§ TASK
The records below must be copied in full; omit the images.
___ INPUT ___
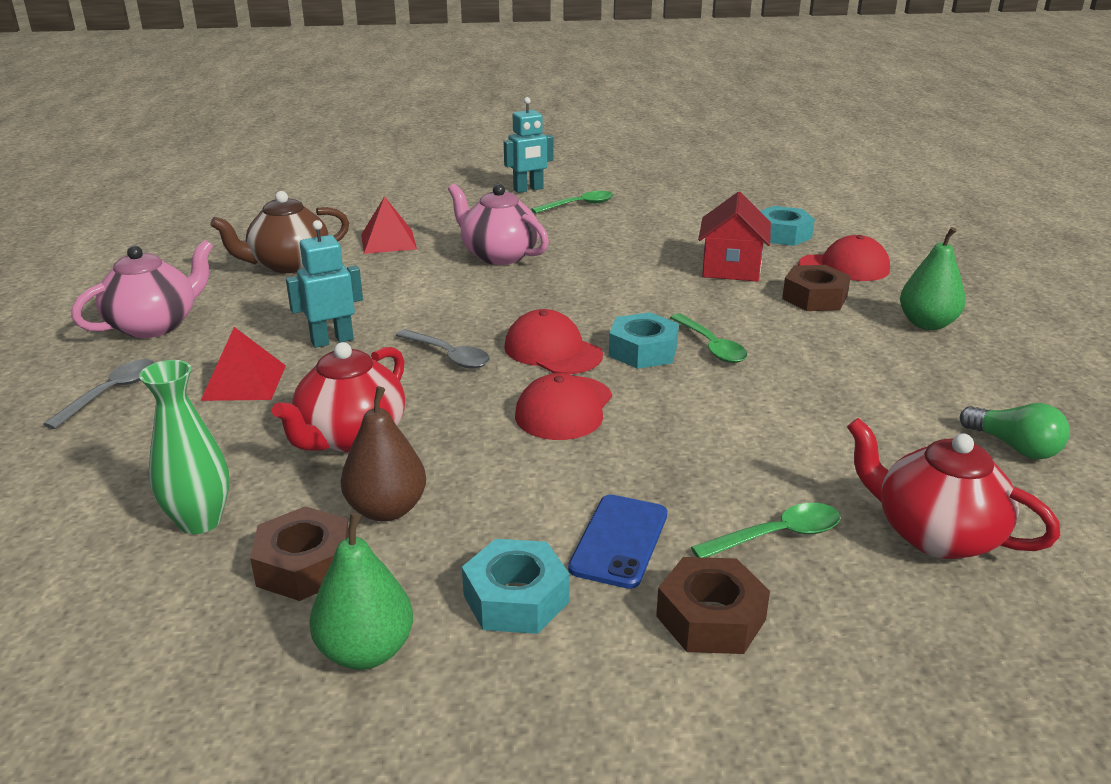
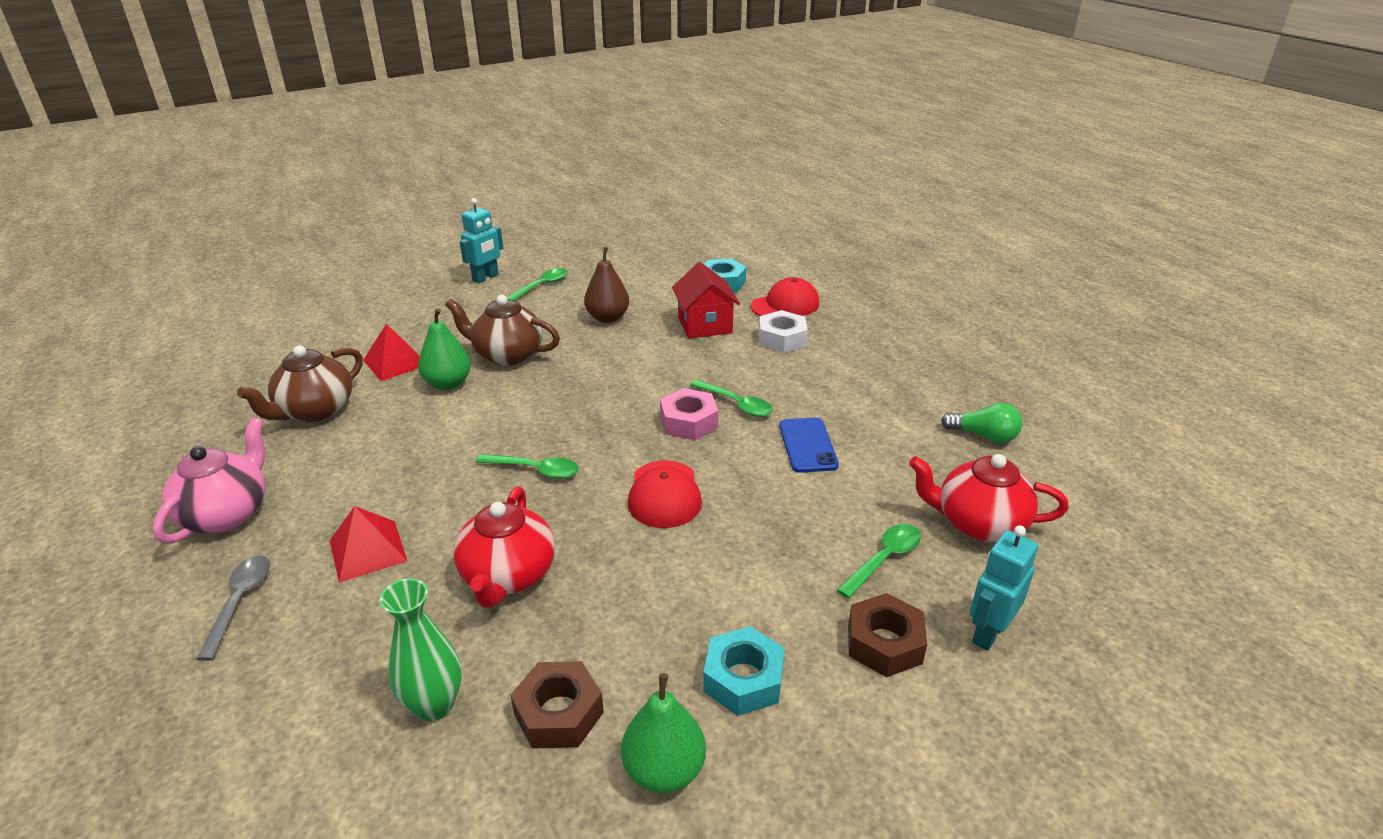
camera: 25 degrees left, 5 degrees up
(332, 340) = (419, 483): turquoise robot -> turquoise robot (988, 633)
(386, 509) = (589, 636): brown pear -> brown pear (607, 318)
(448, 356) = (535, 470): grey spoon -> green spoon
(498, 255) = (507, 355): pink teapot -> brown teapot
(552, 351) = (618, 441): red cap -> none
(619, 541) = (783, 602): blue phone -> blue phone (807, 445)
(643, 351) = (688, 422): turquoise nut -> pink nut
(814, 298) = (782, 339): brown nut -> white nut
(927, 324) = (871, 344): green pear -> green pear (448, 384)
___
§ REPLY TO THE EXERCISE
camera: 25 degrees left, 5 degrees up
(332, 340) = (419, 483): turquoise robot -> turquoise robot (988, 633)
(386, 509) = (589, 636): brown pear -> brown pear (607, 318)
(448, 356) = (535, 470): grey spoon -> green spoon
(498, 255) = (507, 355): pink teapot -> brown teapot
(552, 351) = (618, 441): red cap -> none
(619, 541) = (783, 602): blue phone -> blue phone (807, 445)
(643, 351) = (688, 422): turquoise nut -> pink nut
(814, 298) = (782, 339): brown nut -> white nut
(927, 324) = (871, 344): green pear -> green pear (448, 384)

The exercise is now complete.